YOUR ASSIGNMENT →
Could you repeat exactly the lines below, from the line containing "orange star: (622, 579) -> (460, 660), moved" through the last one, both included, while leaving out any pictures?

TASK INPUT →
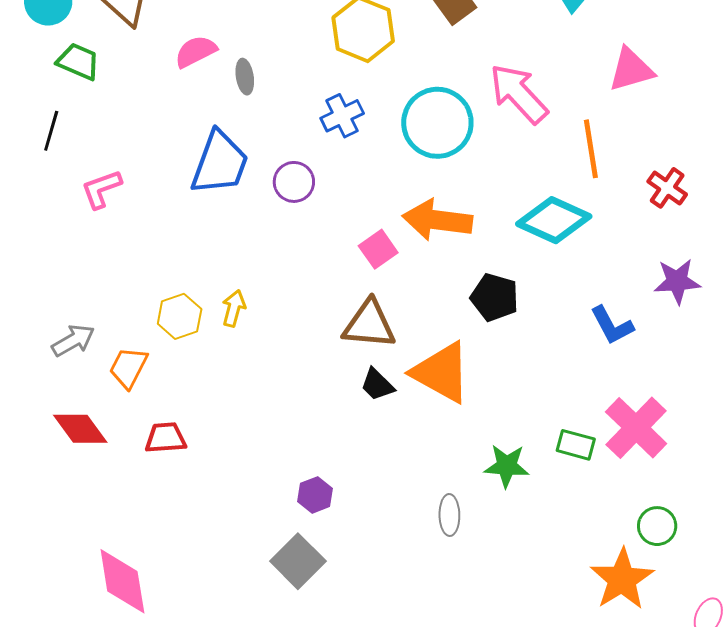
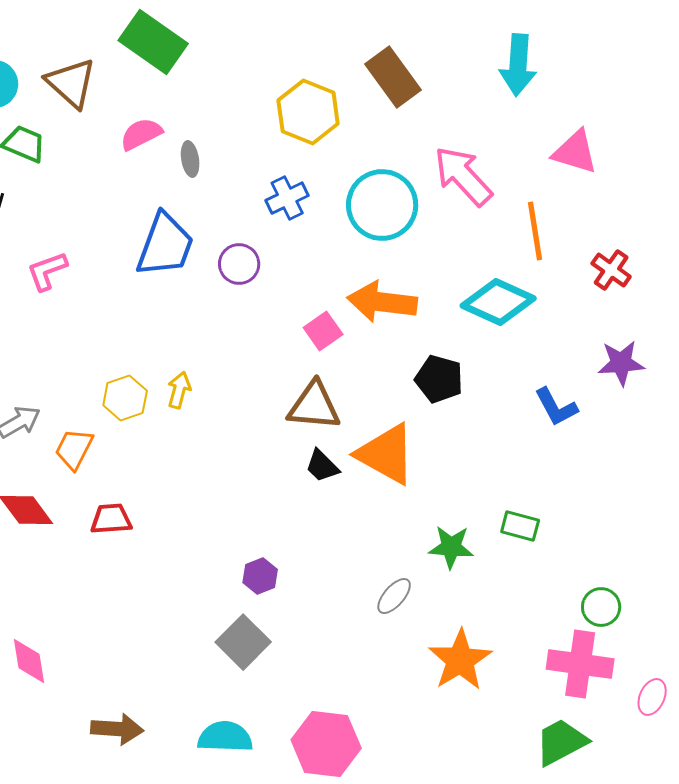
pink triangle: (631, 70) -> (575, 152), turned 33
pink cross: (636, 428) -> (580, 664), moved, turned -36
gray ellipse: (449, 515) -> (394, 596), turned 42
orange star: (622, 579) -> (460, 660), moved
pink diamond: (122, 581) -> (29, 661), moved, size x0.7

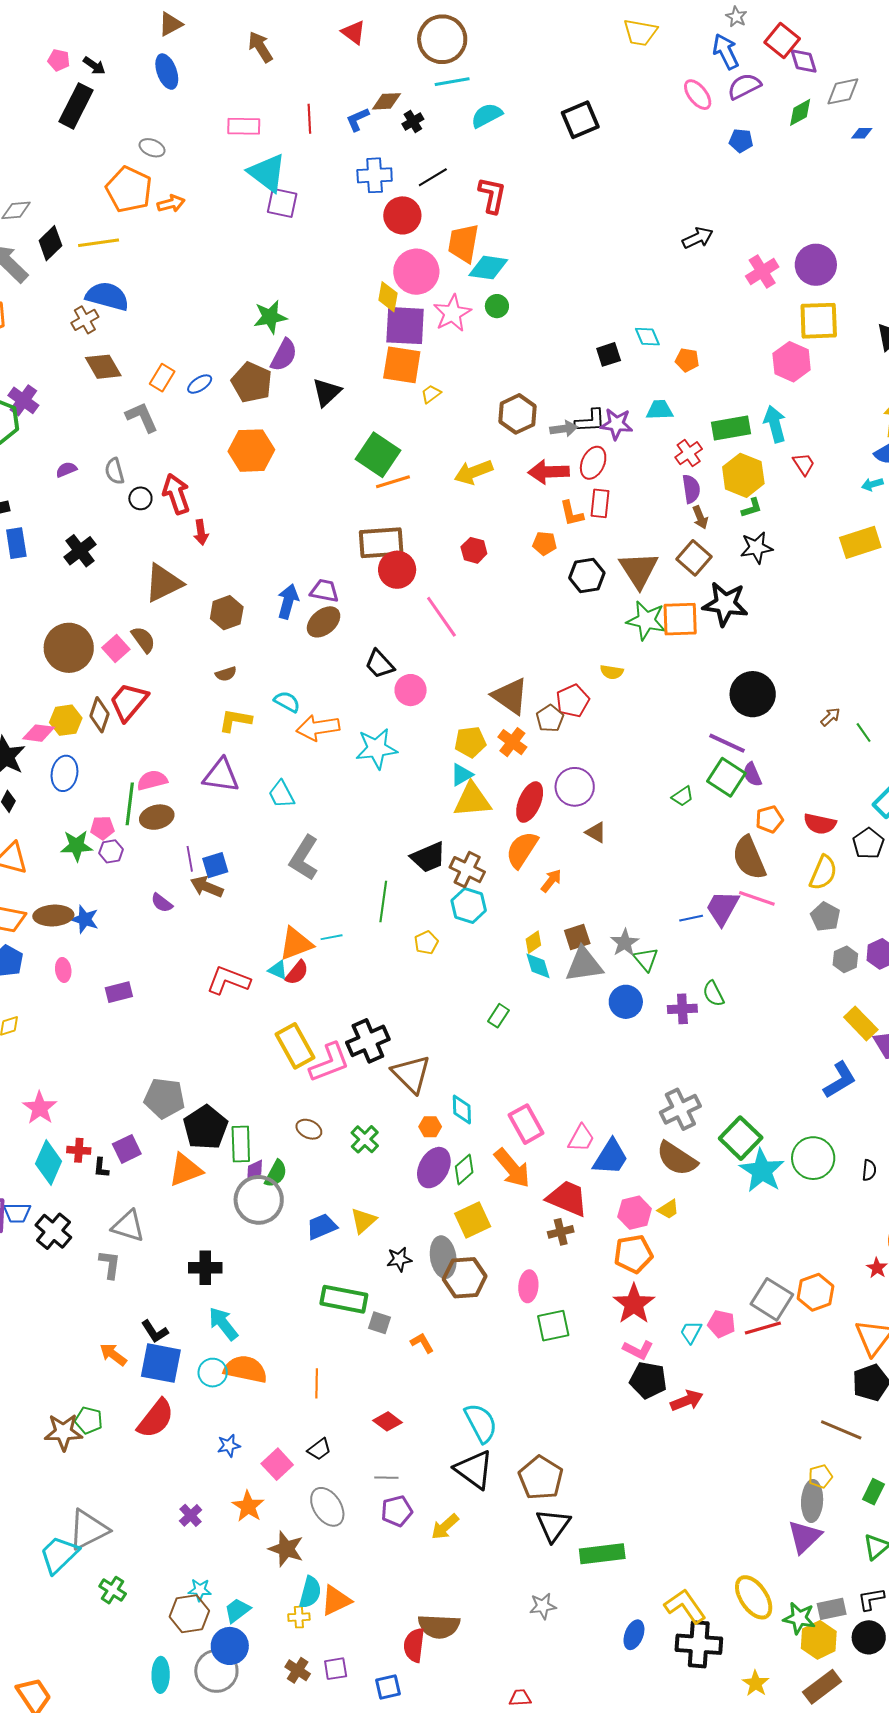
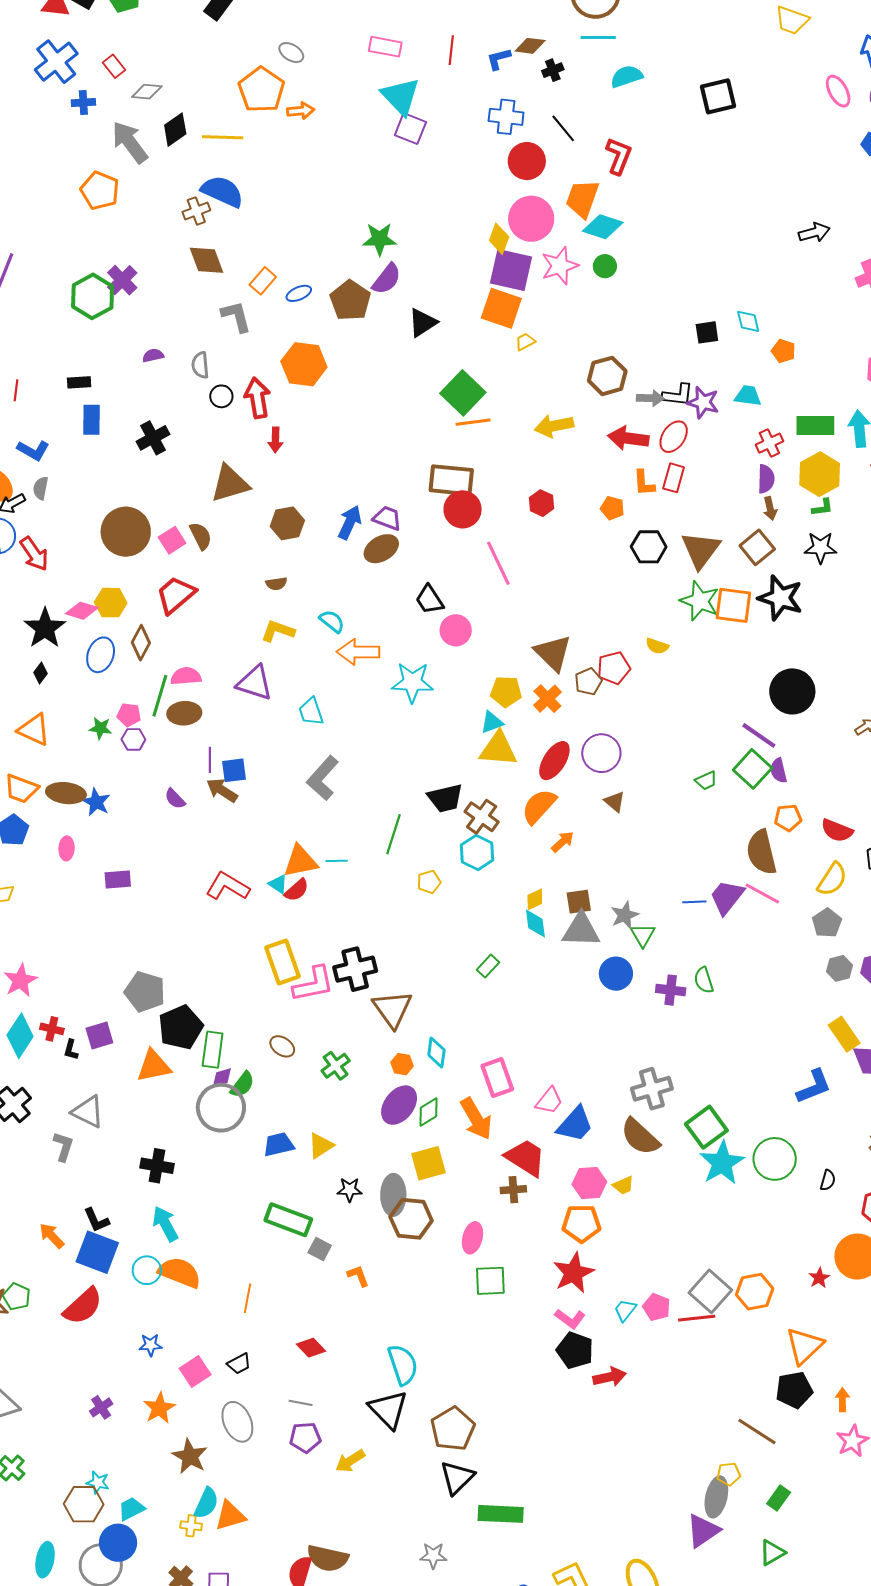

RESULT OF THIS EXERCISE →
orange star: (622, 579) -> (460, 660), moved
pink diamond: (122, 581) -> (29, 661), moved, size x0.7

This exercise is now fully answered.